MATERIAL PROVIDED section start
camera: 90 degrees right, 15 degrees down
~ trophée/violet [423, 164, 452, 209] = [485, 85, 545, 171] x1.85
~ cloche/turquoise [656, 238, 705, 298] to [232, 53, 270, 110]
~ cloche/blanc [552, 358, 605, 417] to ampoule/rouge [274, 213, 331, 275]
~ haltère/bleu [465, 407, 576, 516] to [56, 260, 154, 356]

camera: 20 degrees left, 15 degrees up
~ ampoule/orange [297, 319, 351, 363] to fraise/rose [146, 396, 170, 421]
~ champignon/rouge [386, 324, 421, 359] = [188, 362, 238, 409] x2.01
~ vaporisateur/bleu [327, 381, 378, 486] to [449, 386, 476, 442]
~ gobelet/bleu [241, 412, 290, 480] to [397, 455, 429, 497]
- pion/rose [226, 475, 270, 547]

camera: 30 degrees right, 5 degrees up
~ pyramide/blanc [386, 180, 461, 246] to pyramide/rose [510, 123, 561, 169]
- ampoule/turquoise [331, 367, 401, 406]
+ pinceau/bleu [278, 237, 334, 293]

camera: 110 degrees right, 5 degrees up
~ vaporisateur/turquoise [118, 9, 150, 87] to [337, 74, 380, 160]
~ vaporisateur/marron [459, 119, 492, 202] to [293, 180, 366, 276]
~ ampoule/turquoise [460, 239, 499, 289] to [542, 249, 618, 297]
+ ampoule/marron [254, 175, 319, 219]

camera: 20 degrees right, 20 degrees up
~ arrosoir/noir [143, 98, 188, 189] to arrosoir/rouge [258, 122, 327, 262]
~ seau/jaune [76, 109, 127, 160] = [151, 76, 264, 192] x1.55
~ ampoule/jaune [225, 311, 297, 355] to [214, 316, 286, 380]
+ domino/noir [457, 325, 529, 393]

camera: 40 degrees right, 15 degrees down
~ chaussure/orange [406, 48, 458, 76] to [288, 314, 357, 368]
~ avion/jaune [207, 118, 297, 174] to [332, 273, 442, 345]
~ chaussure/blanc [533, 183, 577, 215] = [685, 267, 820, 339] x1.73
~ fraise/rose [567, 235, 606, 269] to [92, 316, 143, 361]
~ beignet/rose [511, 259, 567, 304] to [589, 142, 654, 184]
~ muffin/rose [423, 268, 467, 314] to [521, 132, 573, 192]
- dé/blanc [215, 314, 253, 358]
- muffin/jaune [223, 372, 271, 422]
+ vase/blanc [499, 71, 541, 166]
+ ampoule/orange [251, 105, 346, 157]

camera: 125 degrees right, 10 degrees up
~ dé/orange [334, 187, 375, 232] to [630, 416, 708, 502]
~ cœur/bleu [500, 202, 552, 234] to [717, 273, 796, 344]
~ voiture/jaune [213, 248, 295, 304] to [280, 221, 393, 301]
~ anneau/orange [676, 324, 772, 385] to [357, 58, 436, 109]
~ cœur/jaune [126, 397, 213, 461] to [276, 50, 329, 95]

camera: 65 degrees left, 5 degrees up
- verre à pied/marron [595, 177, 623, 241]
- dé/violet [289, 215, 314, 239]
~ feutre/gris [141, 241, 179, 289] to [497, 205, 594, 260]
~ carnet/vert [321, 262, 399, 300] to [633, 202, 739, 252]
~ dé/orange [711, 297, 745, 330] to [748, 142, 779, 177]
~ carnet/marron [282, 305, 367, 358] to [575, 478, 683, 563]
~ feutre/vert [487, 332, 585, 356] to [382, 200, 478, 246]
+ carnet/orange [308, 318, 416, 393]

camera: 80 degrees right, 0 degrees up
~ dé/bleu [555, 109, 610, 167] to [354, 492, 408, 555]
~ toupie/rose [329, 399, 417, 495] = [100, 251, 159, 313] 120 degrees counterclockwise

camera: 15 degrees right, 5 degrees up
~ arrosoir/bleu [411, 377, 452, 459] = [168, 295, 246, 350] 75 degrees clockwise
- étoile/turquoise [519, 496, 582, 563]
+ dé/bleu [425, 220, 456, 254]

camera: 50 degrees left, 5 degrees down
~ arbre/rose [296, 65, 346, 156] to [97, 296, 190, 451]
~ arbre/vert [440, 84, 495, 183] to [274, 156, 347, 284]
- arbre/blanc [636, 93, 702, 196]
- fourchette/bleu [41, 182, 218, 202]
MATERIAL PROVIDED section end
- [EXERCISE INSTRUCTIONS]: Write out every entry again, exactly as it appears.

- [EXERCISE ANSWER]:
camera: 90 degrees right, 15 degrees down
~ trophée/violet [423, 164, 452, 209] = [485, 85, 545, 171] x1.85
~ cloche/turquoise [656, 238, 705, 298] to [232, 53, 270, 110]
~ cloche/blanc [552, 358, 605, 417] to ampoule/rouge [274, 213, 331, 275]
~ haltère/bleu [465, 407, 576, 516] to [56, 260, 154, 356]

camera: 20 degrees left, 15 degrees up
~ ampoule/orange [297, 319, 351, 363] to fraise/rose [146, 396, 170, 421]
~ champignon/rouge [386, 324, 421, 359] = [188, 362, 238, 409] x2.01
~ vaporisateur/bleu [327, 381, 378, 486] to [449, 386, 476, 442]
~ gobelet/bleu [241, 412, 290, 480] to [397, 455, 429, 497]
- pion/rose [226, 475, 270, 547]

camera: 30 degrees right, 5 degrees up
~ pyramide/blanc [386, 180, 461, 246] to pyramide/rose [510, 123, 561, 169]
- ampoule/turquoise [331, 367, 401, 406]
+ pinceau/bleu [278, 237, 334, 293]

camera: 110 degrees right, 5 degrees up
~ vaporisateur/turquoise [118, 9, 150, 87] to [337, 74, 380, 160]
~ vaporisateur/marron [459, 119, 492, 202] to [293, 180, 366, 276]
~ ampoule/turquoise [460, 239, 499, 289] to [542, 249, 618, 297]
+ ampoule/marron [254, 175, 319, 219]

camera: 20 degrees right, 20 degrees up
~ arrosoir/noir [143, 98, 188, 189] to arrosoir/rouge [258, 122, 327, 262]
~ seau/jaune [76, 109, 127, 160] = [151, 76, 264, 192] x1.55
~ ampoule/jaune [225, 311, 297, 355] to [214, 316, 286, 380]
+ domino/noir [457, 325, 529, 393]

camera: 40 degrees right, 15 degrees down
~ chaussure/orange [406, 48, 458, 76] to [288, 314, 357, 368]
~ avion/jaune [207, 118, 297, 174] to [332, 273, 442, 345]
~ chaussure/blanc [533, 183, 577, 215] = [685, 267, 820, 339] x1.73
~ fraise/rose [567, 235, 606, 269] to [92, 316, 143, 361]
~ beignet/rose [511, 259, 567, 304] to [589, 142, 654, 184]
~ muffin/rose [423, 268, 467, 314] to [521, 132, 573, 192]
- dé/blanc [215, 314, 253, 358]
- muffin/jaune [223, 372, 271, 422]
+ vase/blanc [499, 71, 541, 166]
+ ampoule/orange [251, 105, 346, 157]

camera: 125 degrees right, 10 degrees up
~ dé/orange [334, 187, 375, 232] to [630, 416, 708, 502]
~ cœur/bleu [500, 202, 552, 234] to [717, 273, 796, 344]
~ voiture/jaune [213, 248, 295, 304] to [280, 221, 393, 301]
~ anneau/orange [676, 324, 772, 385] to [357, 58, 436, 109]
~ cœur/jaune [126, 397, 213, 461] to [276, 50, 329, 95]

camera: 65 degrees left, 5 degrees up
- verre à pied/marron [595, 177, 623, 241]
- dé/violet [289, 215, 314, 239]
~ feutre/gris [141, 241, 179, 289] to [497, 205, 594, 260]
~ carnet/vert [321, 262, 399, 300] to [633, 202, 739, 252]
~ dé/orange [711, 297, 745, 330] to [748, 142, 779, 177]
~ carnet/marron [282, 305, 367, 358] to [575, 478, 683, 563]
~ feutre/vert [487, 332, 585, 356] to [382, 200, 478, 246]
+ carnet/orange [308, 318, 416, 393]

camera: 80 degrees right, 0 degrees up
~ dé/bleu [555, 109, 610, 167] to [354, 492, 408, 555]
~ toupie/rose [329, 399, 417, 495] = [100, 251, 159, 313] 120 degrees counterclockwise

camera: 15 degrees right, 5 degrees up
~ arrosoir/bleu [411, 377, 452, 459] = [168, 295, 246, 350] 75 degrees clockwise
- étoile/turquoise [519, 496, 582, 563]
+ dé/bleu [425, 220, 456, 254]

camera: 50 degrees left, 5 degrees down
~ arbre/rose [296, 65, 346, 156] to [97, 296, 190, 451]
~ arbre/vert [440, 84, 495, 183] to [274, 156, 347, 284]
- arbre/blanc [636, 93, 702, 196]
- fourchette/bleu [41, 182, 218, 202]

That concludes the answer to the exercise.